Below this line is the material. Write out only its lines from the one containing "camera: 45 degrees left, 0 degrees up" through the one containing "(894, 199) = (645, 113): white", both kept, exactly.

====== EXERCISE INPUT ======

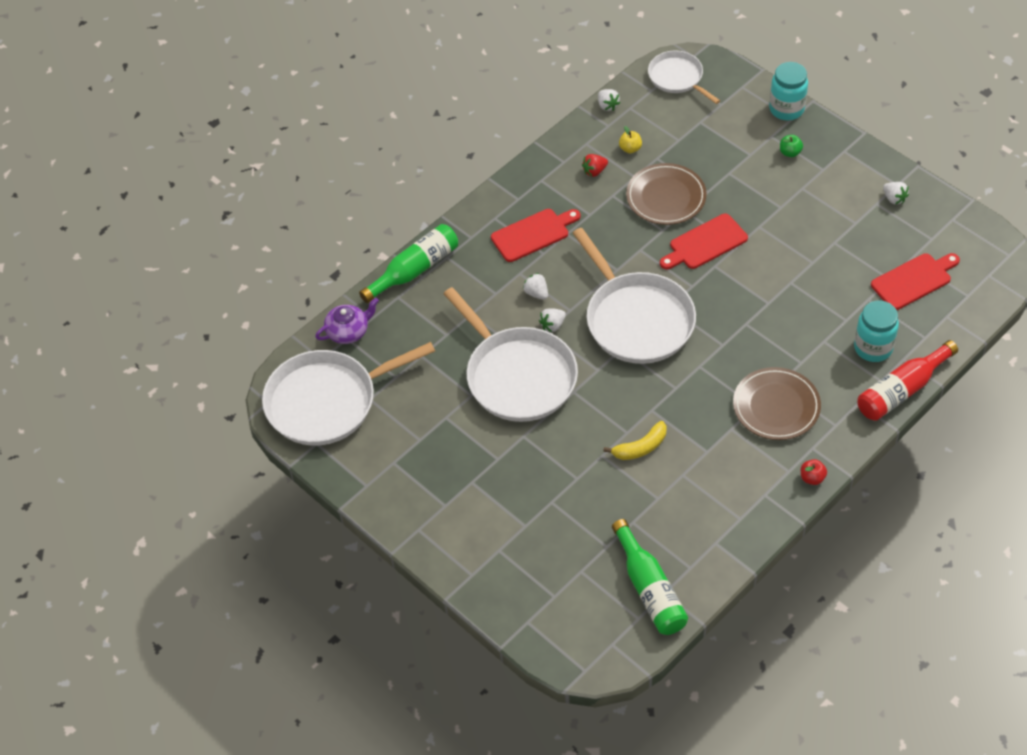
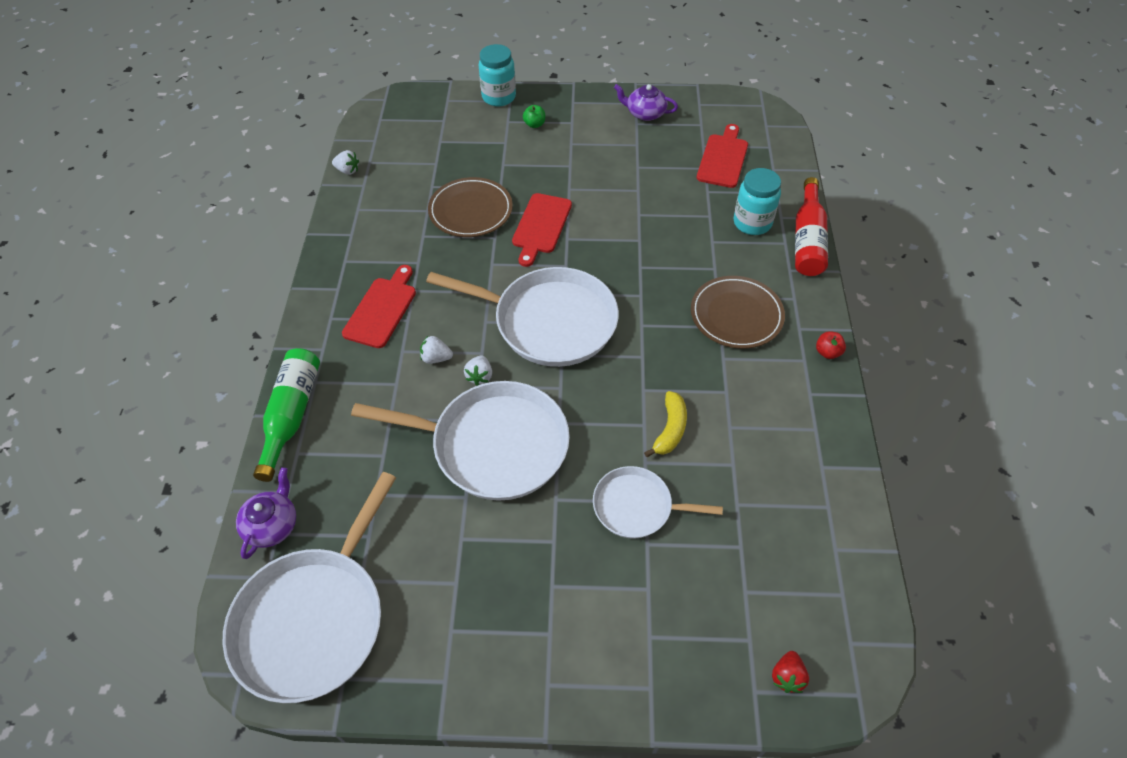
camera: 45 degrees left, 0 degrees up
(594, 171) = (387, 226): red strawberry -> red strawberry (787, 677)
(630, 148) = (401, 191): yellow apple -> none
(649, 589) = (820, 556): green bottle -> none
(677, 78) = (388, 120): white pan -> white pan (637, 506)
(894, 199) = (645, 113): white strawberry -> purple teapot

======
====== EXERCISE INPUT ======

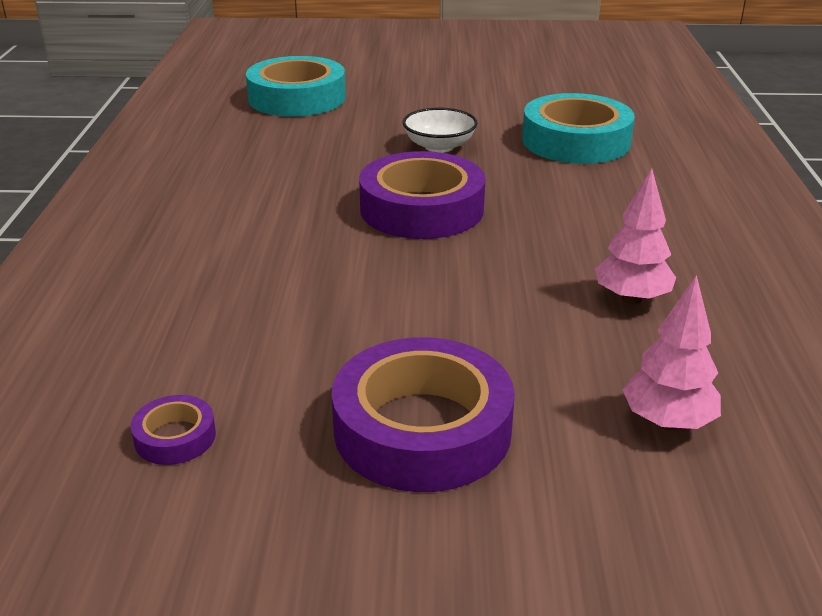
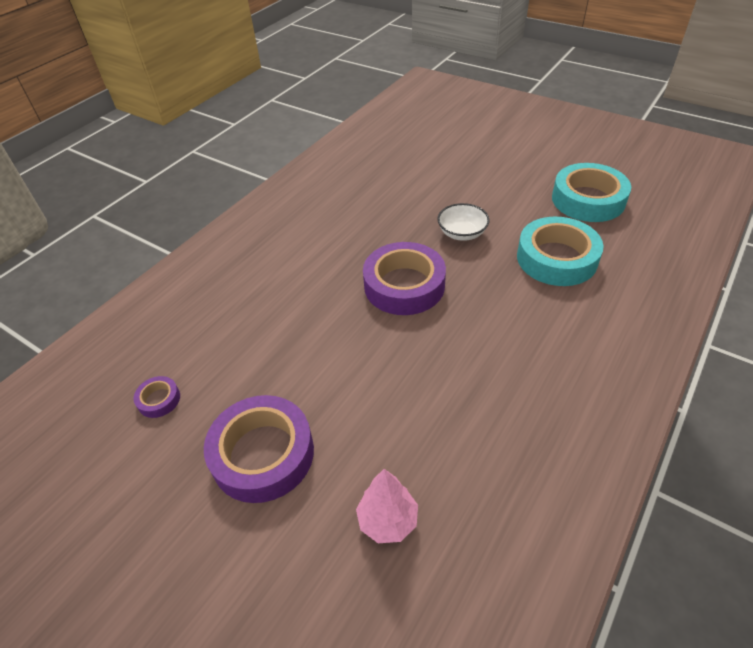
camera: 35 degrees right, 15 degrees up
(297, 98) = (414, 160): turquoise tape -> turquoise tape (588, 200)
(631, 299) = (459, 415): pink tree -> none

======

** RESULT OF THIS EXERCISE **
camera: 45 degrees left, 0 degrees up
(594, 171) = (387, 226): red strawberry -> red strawberry (787, 677)
(630, 148) = (401, 191): yellow apple -> none
(649, 589) = (820, 556): green bottle -> none
(677, 78) = (388, 120): white pan -> white pan (637, 506)
(894, 199) = (645, 113): white strawberry -> purple teapot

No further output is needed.